**What the task requires**
For the entries below, return every line from the top through the line with "purple rocket [516,66,579,164] -> none" exactly as it stands, omitting pictures.

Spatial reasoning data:

■ ■ ■ ■

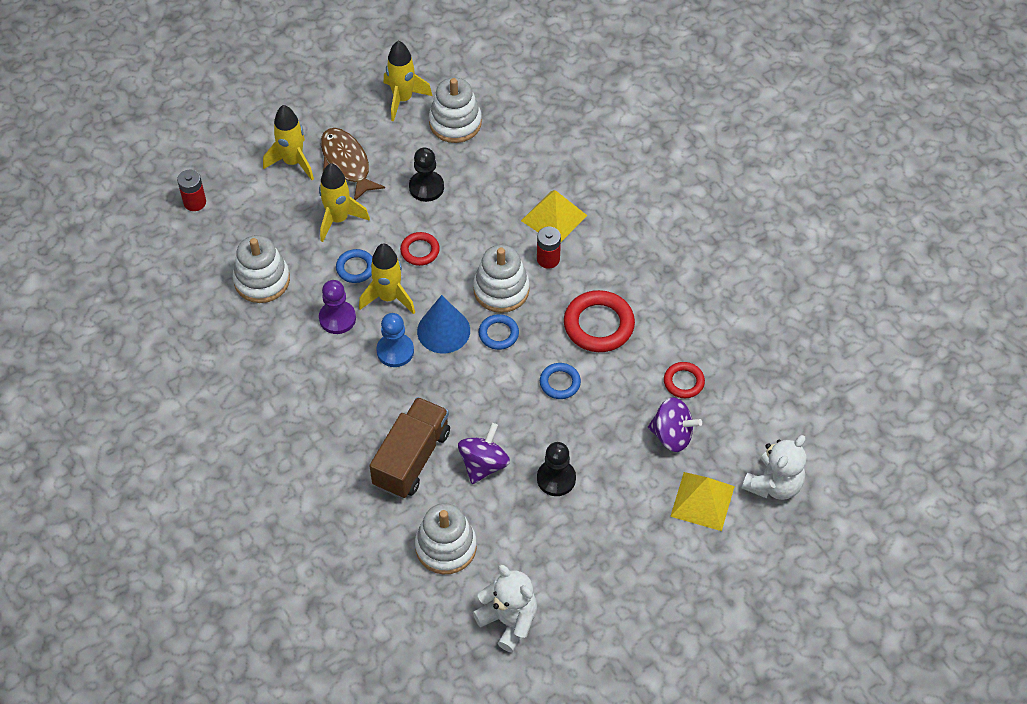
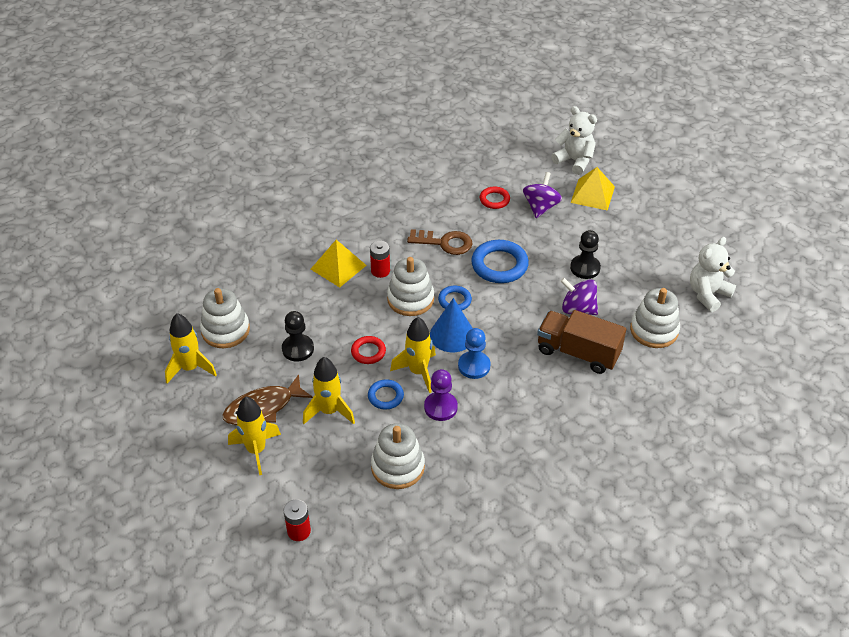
camera: 90 degrees left, 10 degrees down
blue ring [540,363,581,399] -> blue ring [471,240,529,283], size x1.76
red ring [564,290,635,352] -> brown key [407,229,472,255]

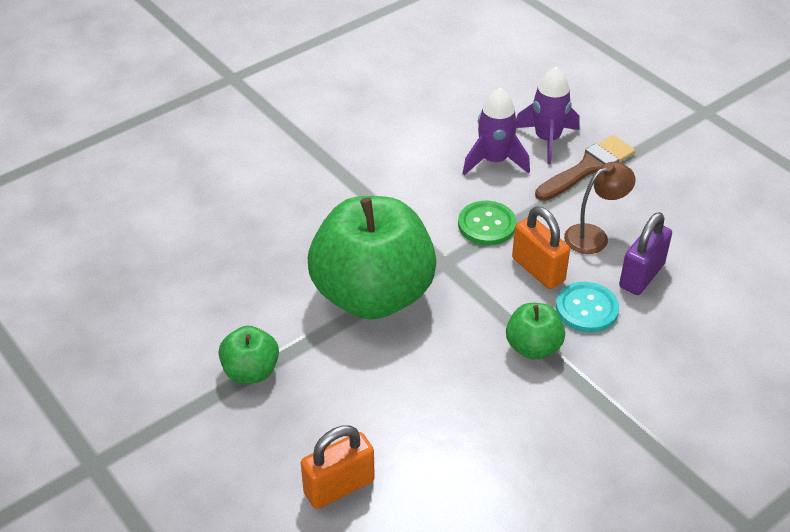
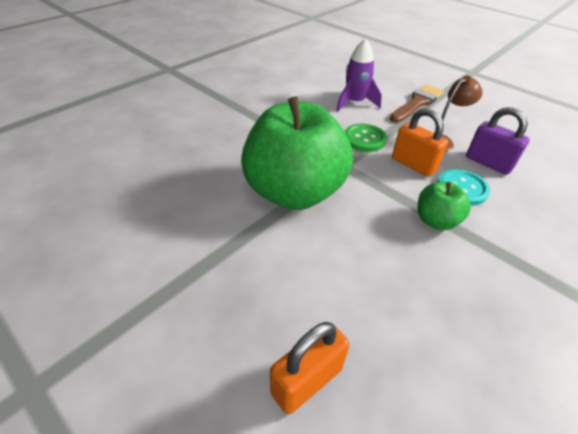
camera: 10 degrees left, 0 degrees up
green apple [219,325,279,383] -> none
purple rocket [516,66,579,164] -> none
purple padlock [619,212,672,295] -> purple padlock turned 75 degrees counterclockwise [466,107,529,175]

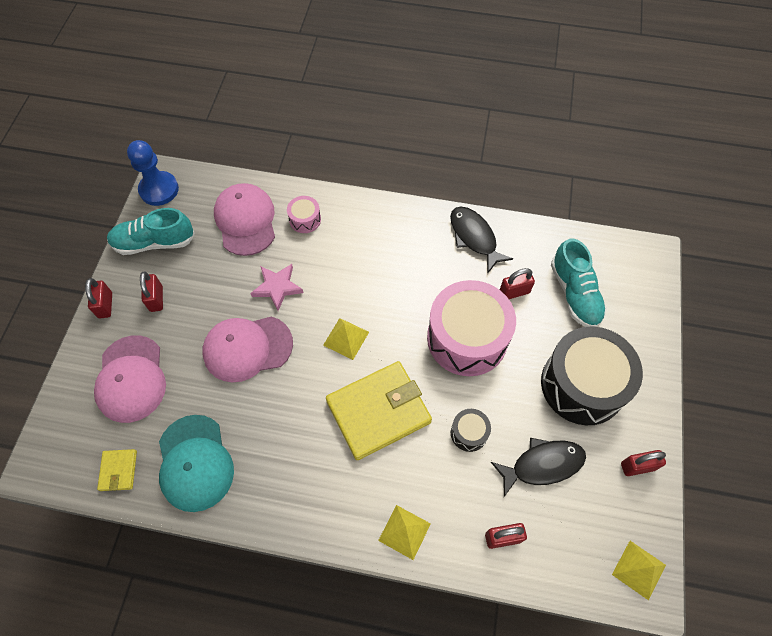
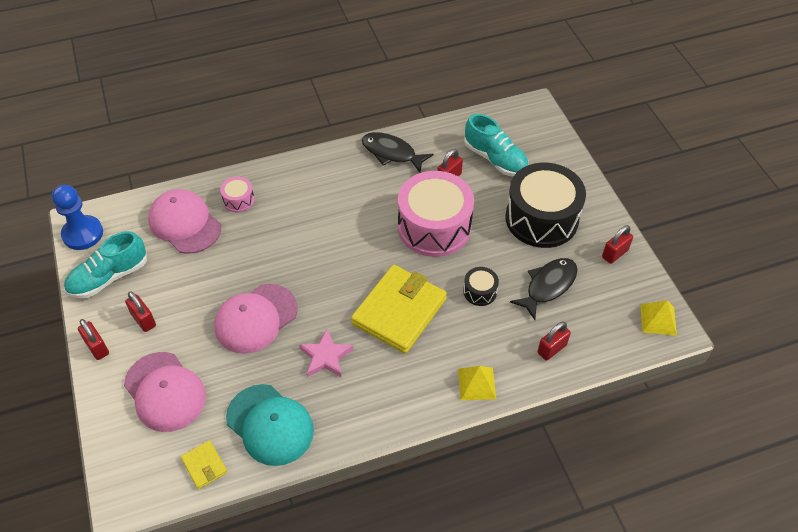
camera: 30 degrees left, 10 degrees down
pink star [250,264,303,311] -> pink star moved to [299,329,353,377]
yellow pyramid [323,318,369,360] -> none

■ ■ ■ ■

**Task output**
camera: 90 degrees left, 10 degrees down
blue ring [540,363,581,399] -> blue ring [471,240,529,283], size x1.76
red ring [564,290,635,352] -> brown key [407,229,472,255]

camera: 10 degrees left, 0 degrees up
green apple [219,325,279,383] -> none
purple rocket [516,66,579,164] -> none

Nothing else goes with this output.